>> Begin RECORDS SHOWN

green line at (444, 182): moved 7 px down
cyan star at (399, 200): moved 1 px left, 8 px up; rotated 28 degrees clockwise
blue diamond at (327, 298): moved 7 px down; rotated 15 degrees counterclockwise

>> End RECORDS SHOWN
>> Begin RECORDS SHOWN

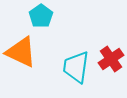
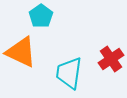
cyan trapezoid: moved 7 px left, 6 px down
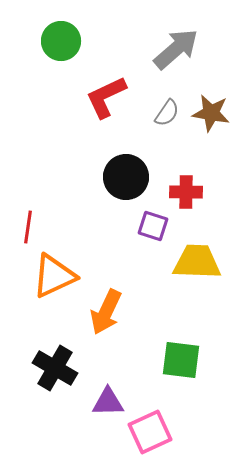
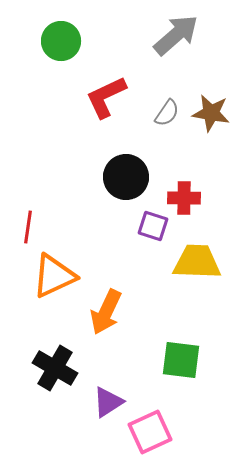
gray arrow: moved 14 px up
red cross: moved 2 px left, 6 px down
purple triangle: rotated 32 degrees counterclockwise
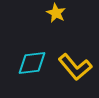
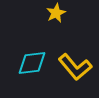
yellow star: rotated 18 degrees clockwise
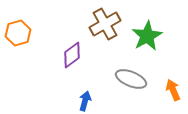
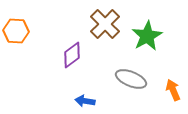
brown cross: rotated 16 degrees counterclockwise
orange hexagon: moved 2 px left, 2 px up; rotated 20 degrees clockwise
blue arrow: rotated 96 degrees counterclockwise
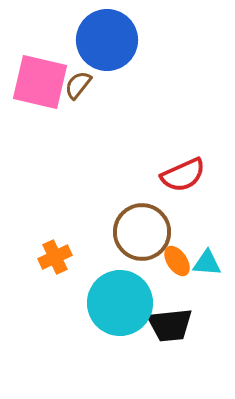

>> End RECORDS SHOWN

▶ _WRITTEN TASK_: Pull from the material every line starting at the one containing "gray arrow: moved 14 px up" and ending at the one containing "blue arrow: rotated", both included, and reproduce them word for word. Leave the pictures out.

▶ _FULL RESPONSE_:
gray arrow: moved 14 px up
red cross: moved 2 px left, 6 px down
purple triangle: rotated 32 degrees counterclockwise
yellow star: rotated 18 degrees clockwise
brown cross: rotated 16 degrees counterclockwise
orange hexagon: moved 2 px left, 2 px up; rotated 20 degrees clockwise
blue arrow: rotated 96 degrees counterclockwise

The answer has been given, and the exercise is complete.